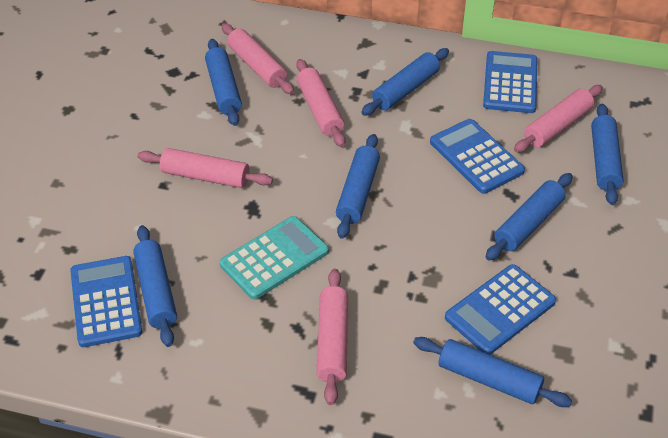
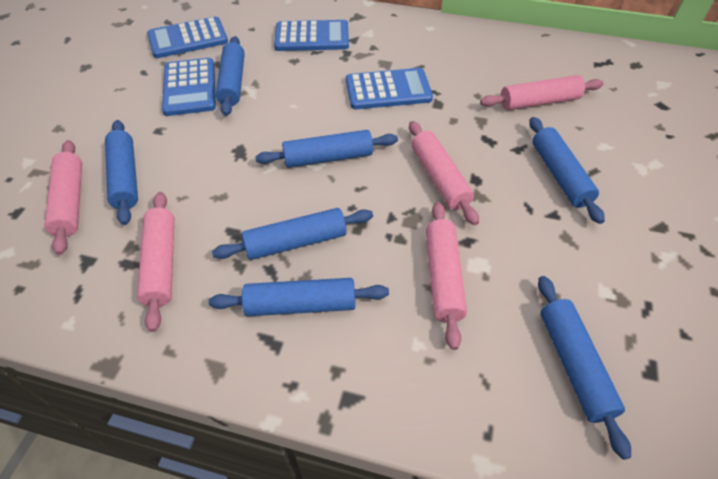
turquoise calculator: 1 -> 0

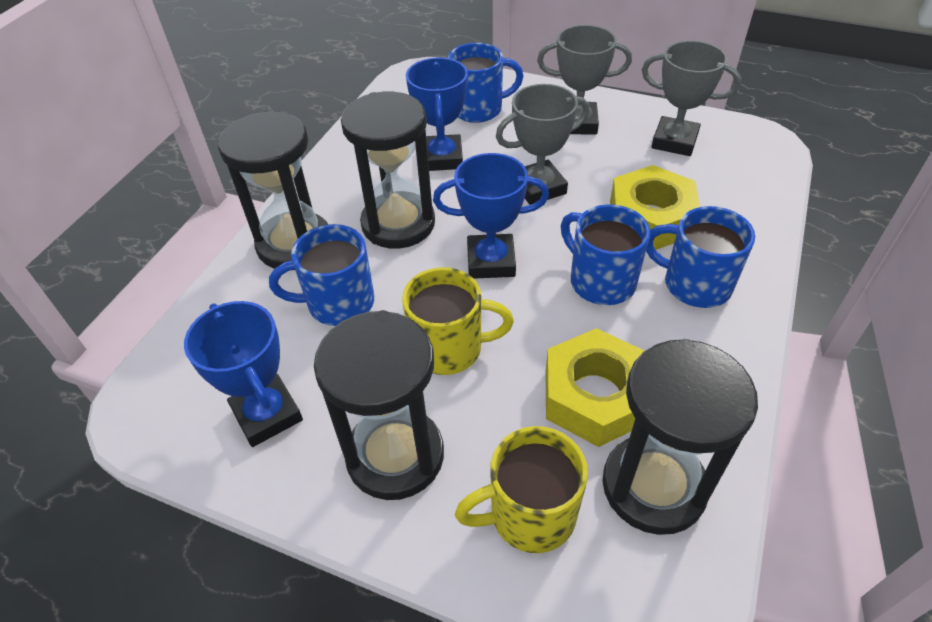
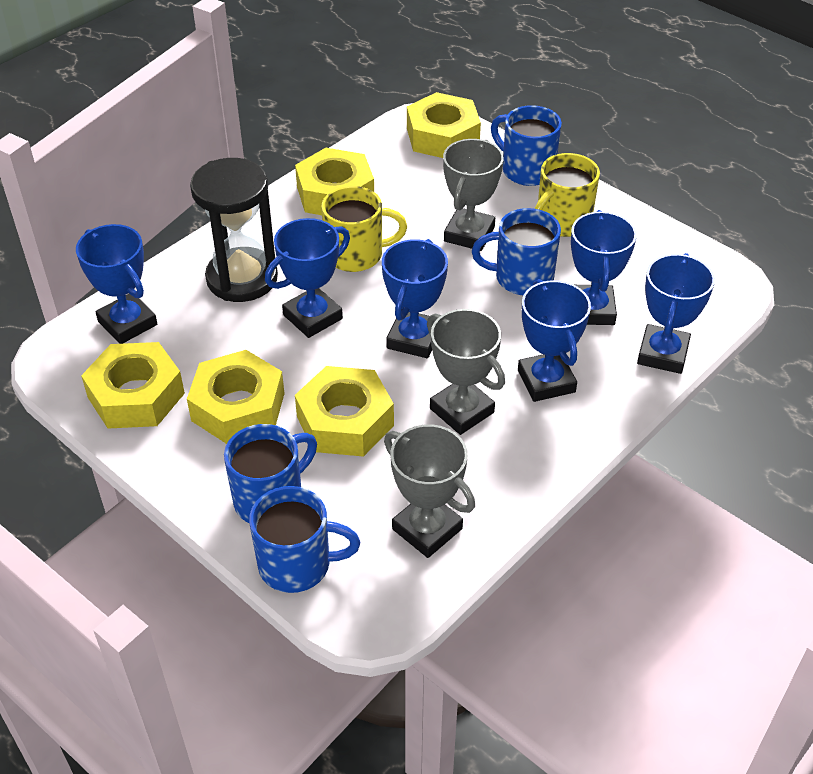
black hourglass: 4 -> 1
blue trophy: 3 -> 6
yellow nut: 2 -> 5

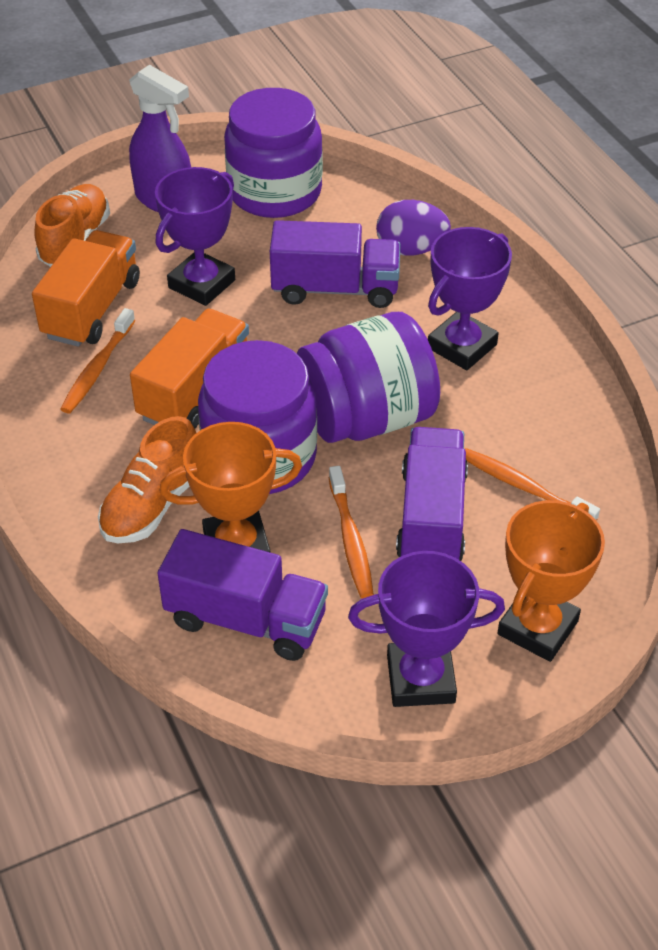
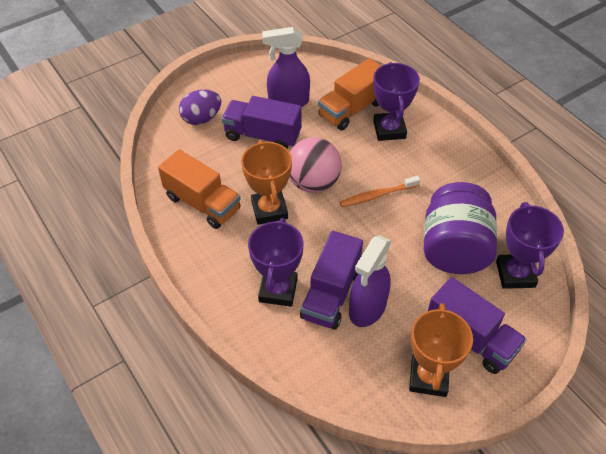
orange shoe: 2 -> 0
orange toothbrush: 3 -> 1
pink ball: 0 -> 1
purple jar: 3 -> 1
purple spray bottle: 1 -> 2

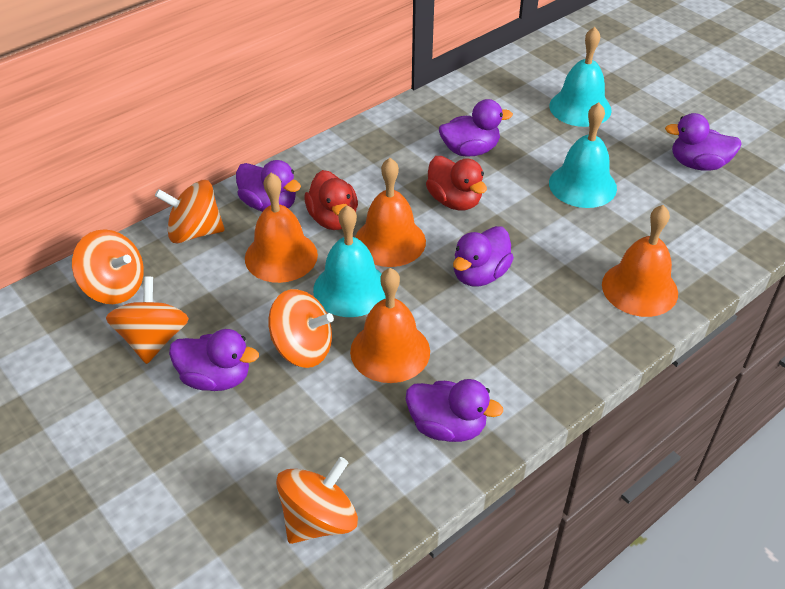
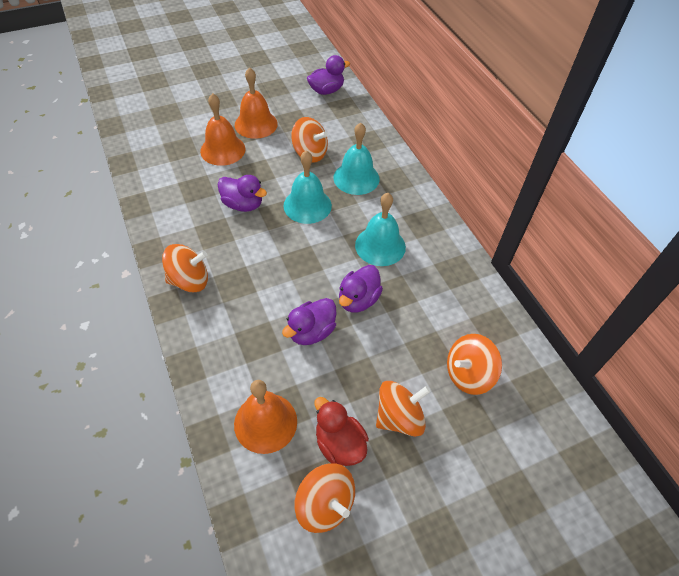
orange bell: 4 -> 3
purple duck: 6 -> 4
red duck: 2 -> 1

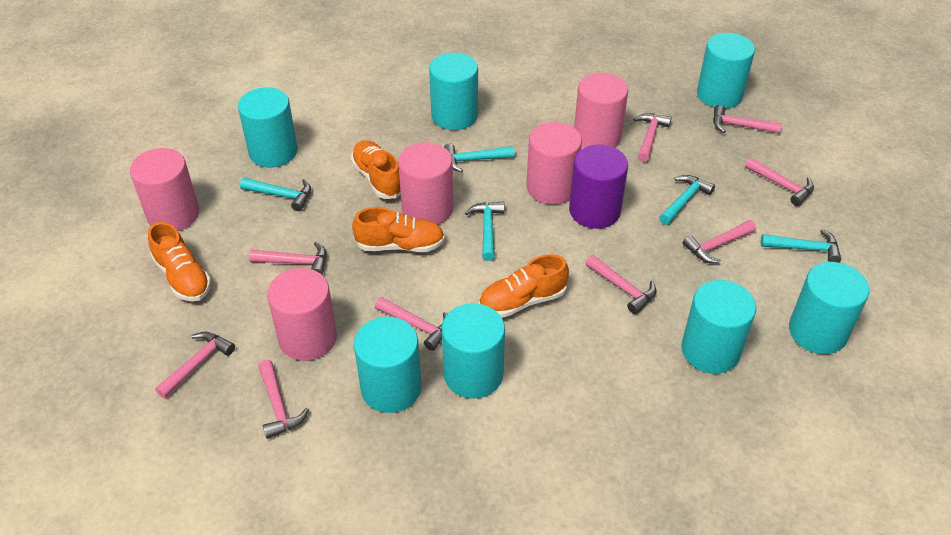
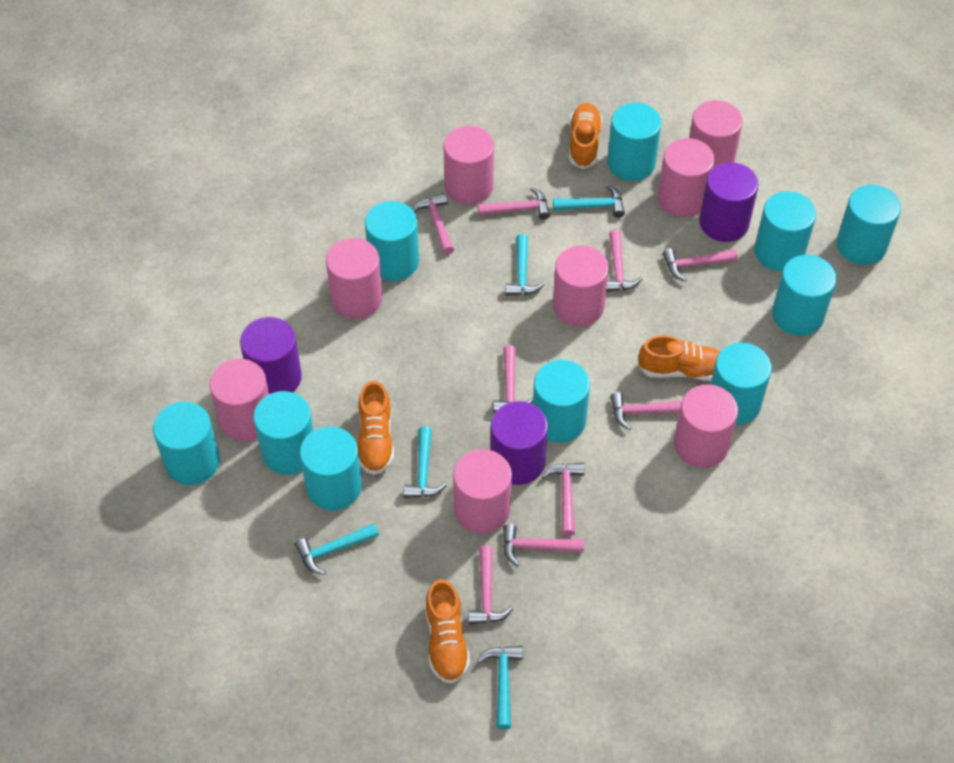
pink cylinder: 5 -> 8
purple cylinder: 1 -> 3
turquoise cylinder: 7 -> 10

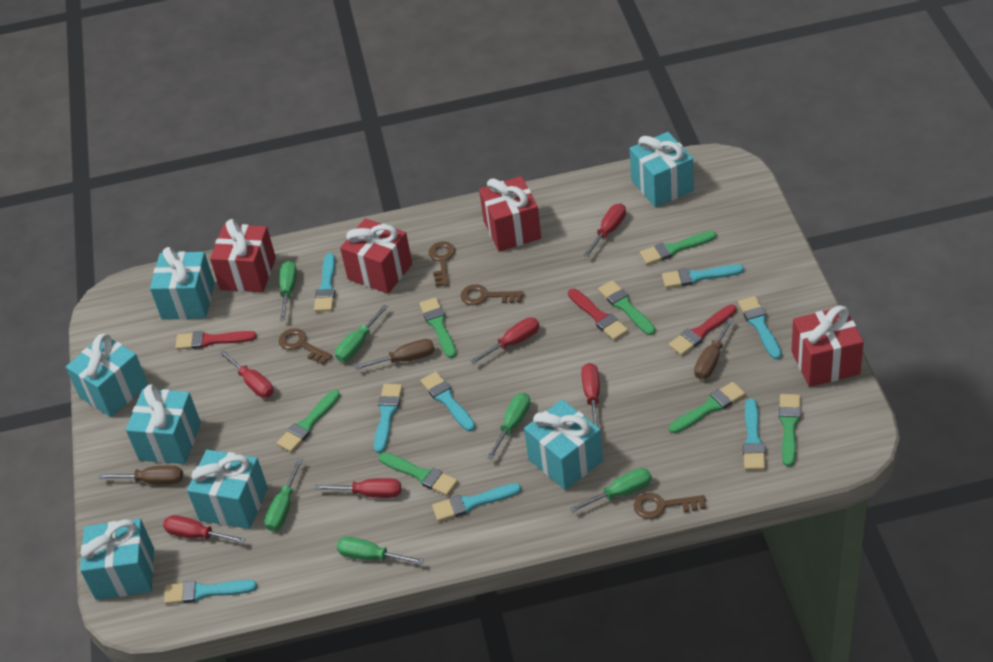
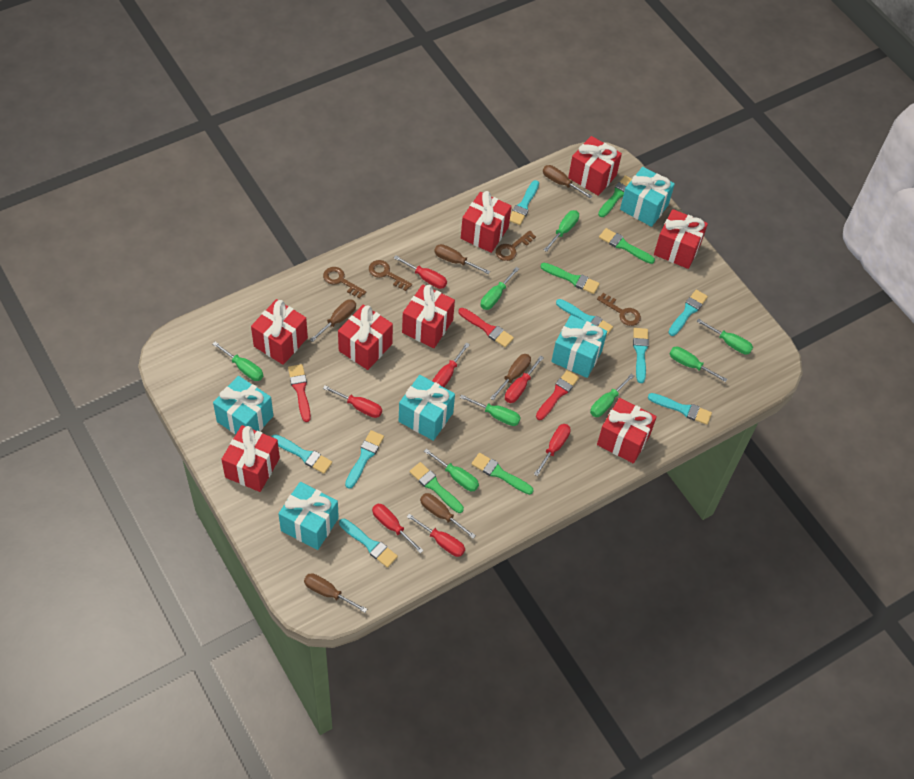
brown screwdriver: 3 -> 6
green brush: 7 -> 5
green screwdriver: 6 -> 8
red gift: 4 -> 8
red screwdriver: 6 -> 7
turquoise gift: 7 -> 5

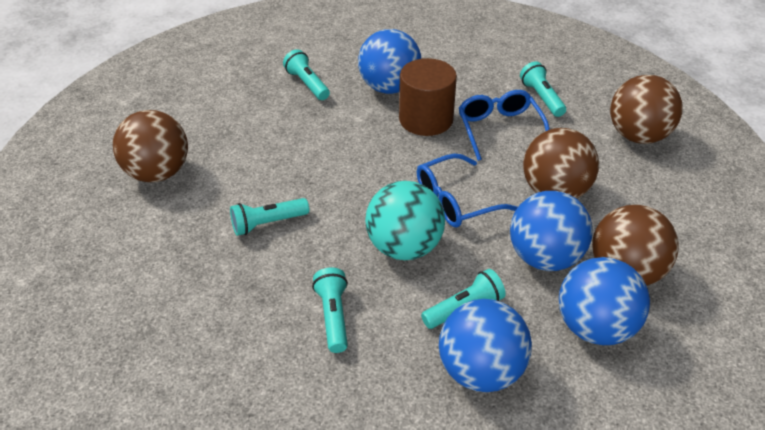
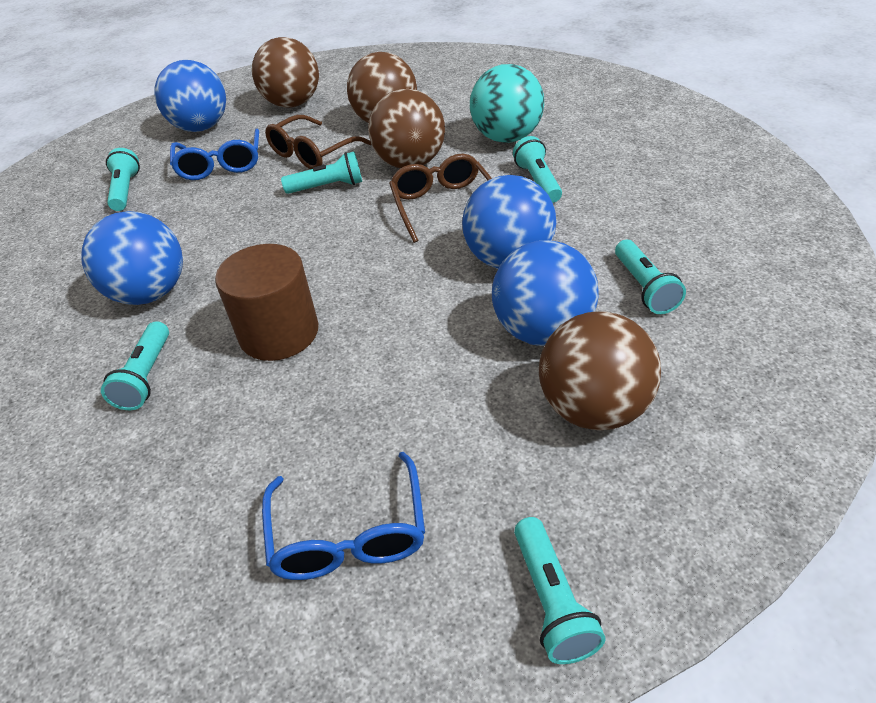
brown glasses: 0 -> 2
turquoise flashlight: 5 -> 6

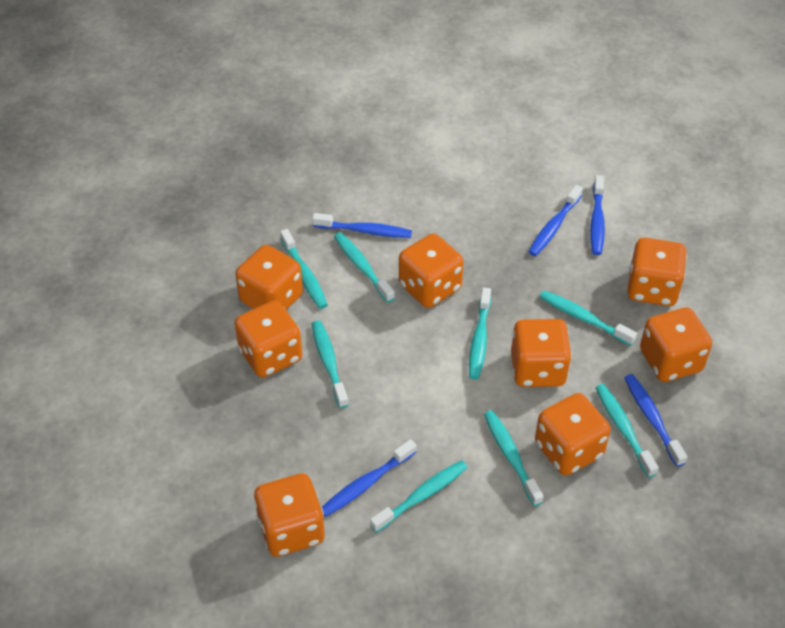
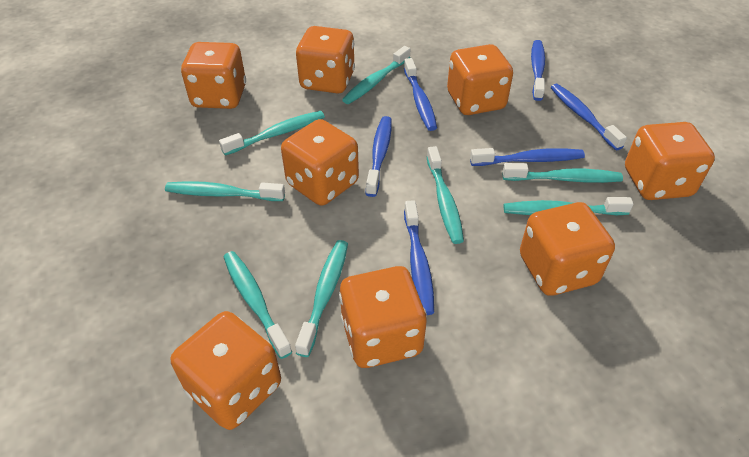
blue toothbrush: 5 -> 6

• _WORK TO COMPLETE_
A faithful copy of all the records is required, with the pictures left out.

• _ANSWER TO THIS TASK_
turquoise calculator: 1 -> 0

black hourglass: 4 -> 1
blue trophy: 3 -> 6
yellow nut: 2 -> 5

orange shoe: 2 -> 0
orange toothbrush: 3 -> 1
pink ball: 0 -> 1
purple jar: 3 -> 1
purple spray bottle: 1 -> 2

orange bell: 4 -> 3
purple duck: 6 -> 4
red duck: 2 -> 1

pink cylinder: 5 -> 8
purple cylinder: 1 -> 3
turquoise cylinder: 7 -> 10

brown screwdriver: 3 -> 6
green brush: 7 -> 5
green screwdriver: 6 -> 8
red gift: 4 -> 8
red screwdriver: 6 -> 7
turquoise gift: 7 -> 5

brown glasses: 0 -> 2
turquoise flashlight: 5 -> 6

blue toothbrush: 5 -> 6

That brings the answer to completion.